**TASK OBJECTIVE**
Write out the data that follows exactly, keeping every picture out.

**THE DATA**

=== Begin Enclosure ===

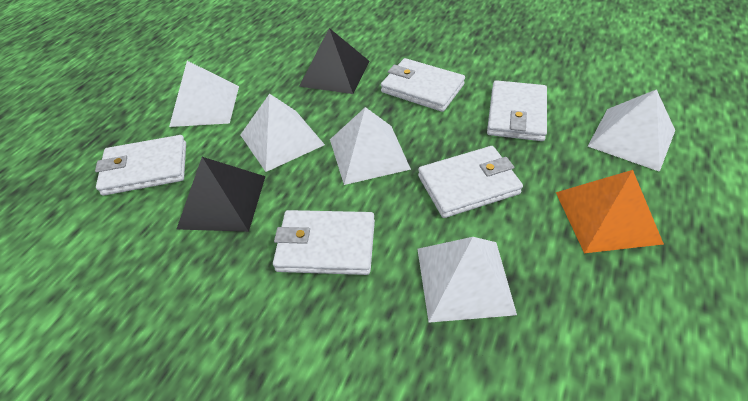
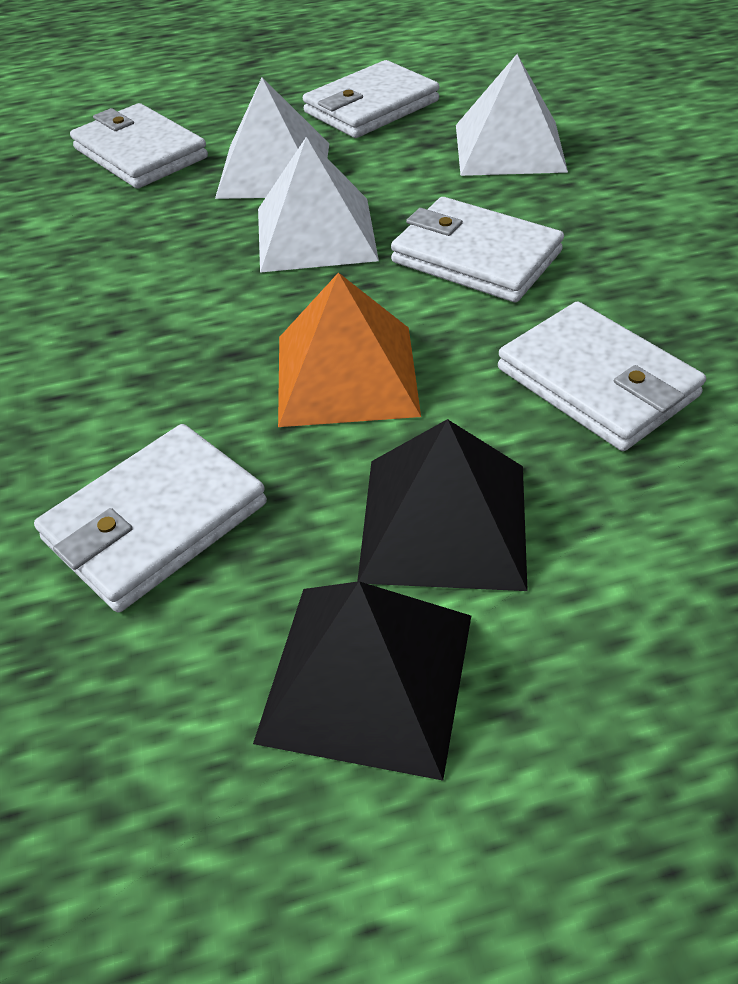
white pyramid: 5 -> 3

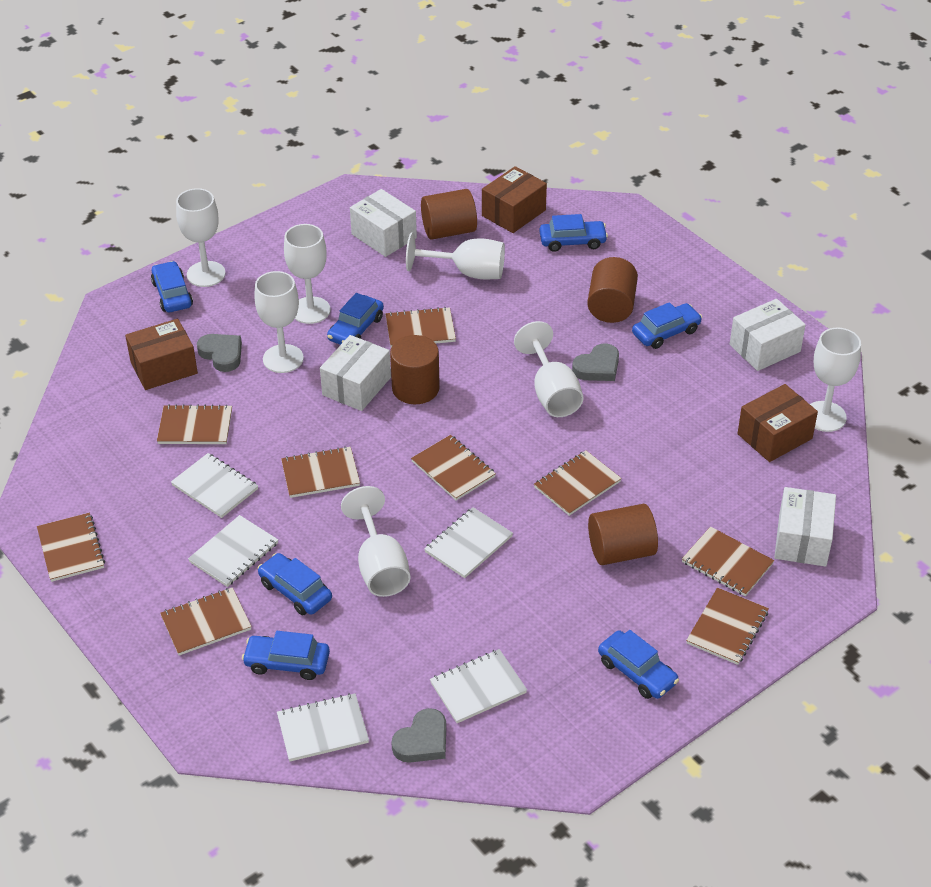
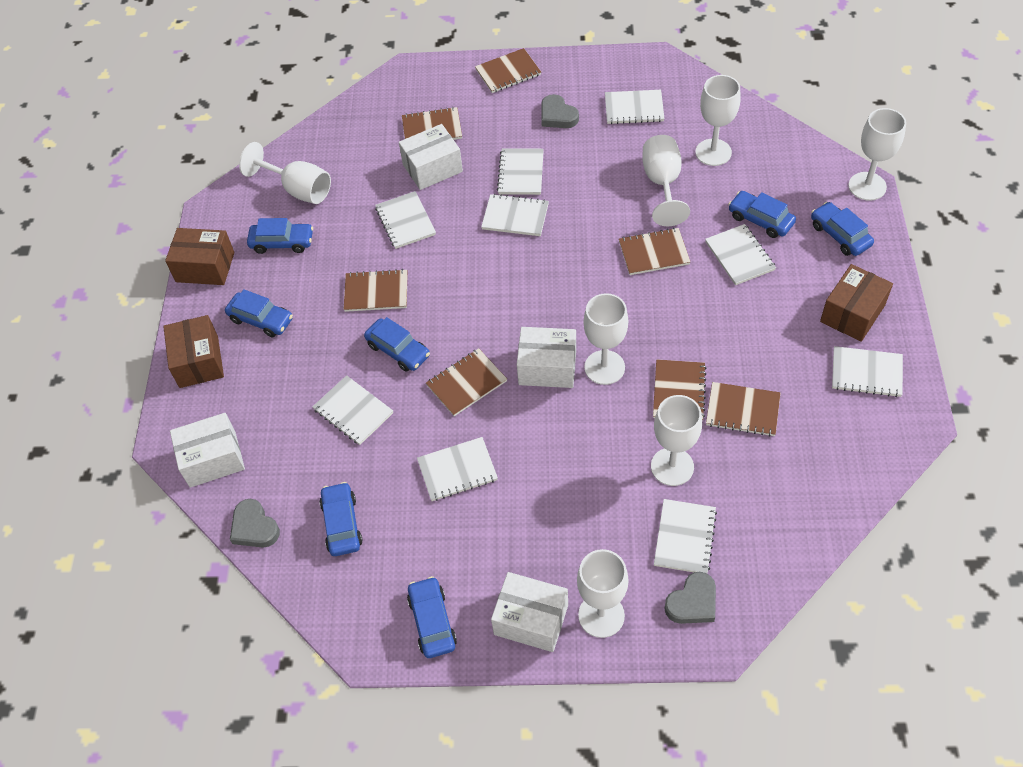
brown cylinder: 4 -> 0
brown notebook: 9 -> 7
white notebook: 5 -> 9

=== End Enclosure ===

**REPLY TO THE EXERCISE**
white pyramid: 5 -> 3

brown cylinder: 4 -> 0
brown notebook: 9 -> 7
white notebook: 5 -> 9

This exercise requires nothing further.